## BRIEF
Exact copies of the lines from the one holding "[333, 171, 413, 252]" through the last line of the entries below are to be printed, with pictures omitted.

Object state change records:
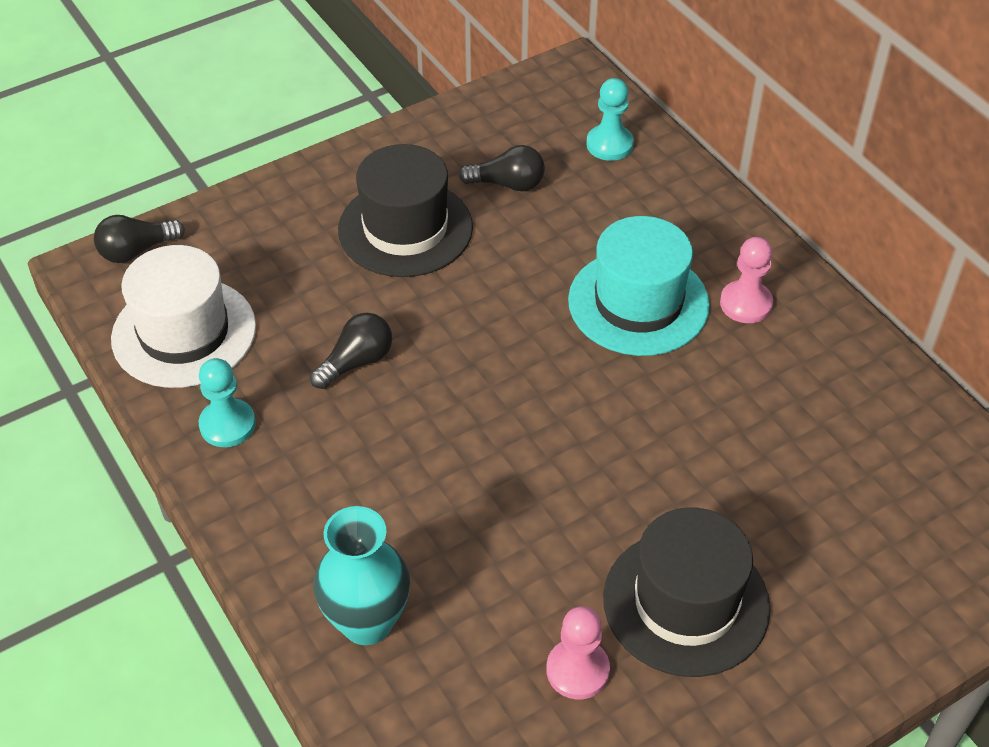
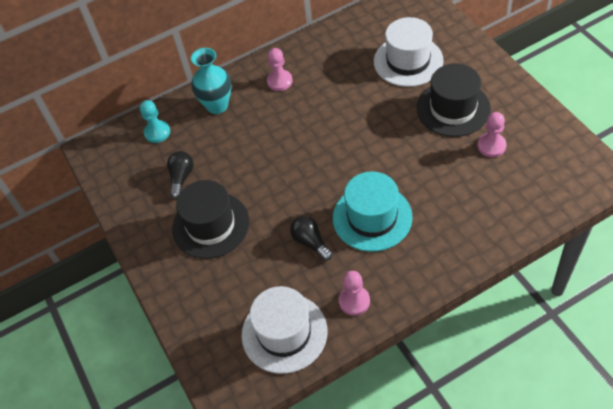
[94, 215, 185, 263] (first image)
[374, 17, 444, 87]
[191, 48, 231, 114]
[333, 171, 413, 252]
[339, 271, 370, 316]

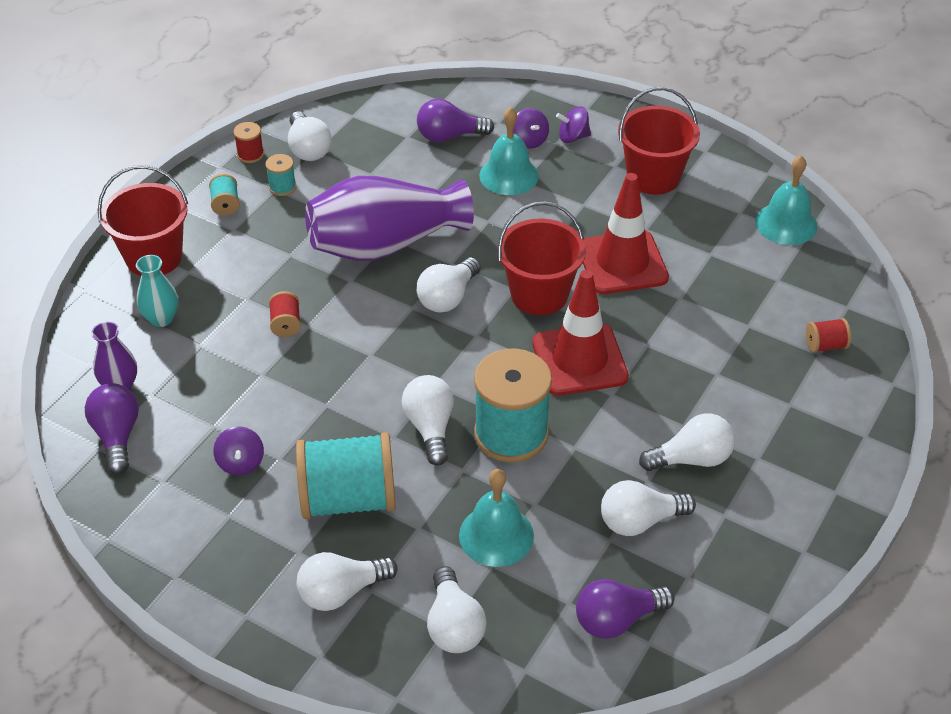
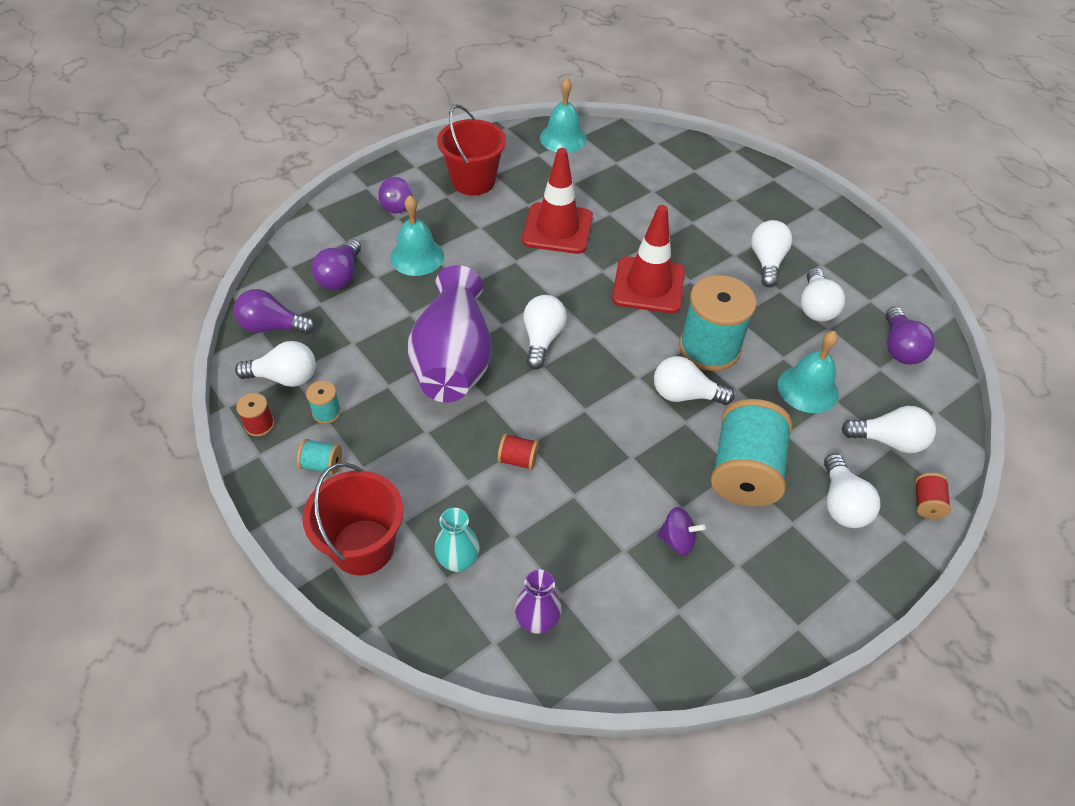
[497, 201, 586, 315] (first image)
[513, 108, 549, 149] (first image)
[234, 289, 315, 335]
[915, 473, 951, 519]
[523, 295, 567, 369]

## TASK SOLUTION
[333, 171, 413, 252]
[339, 271, 370, 316]

[497, 201, 586, 315] (first image)
[513, 108, 549, 149] (first image)
[234, 289, 315, 335]
[915, 473, 951, 519]
[523, 295, 567, 369]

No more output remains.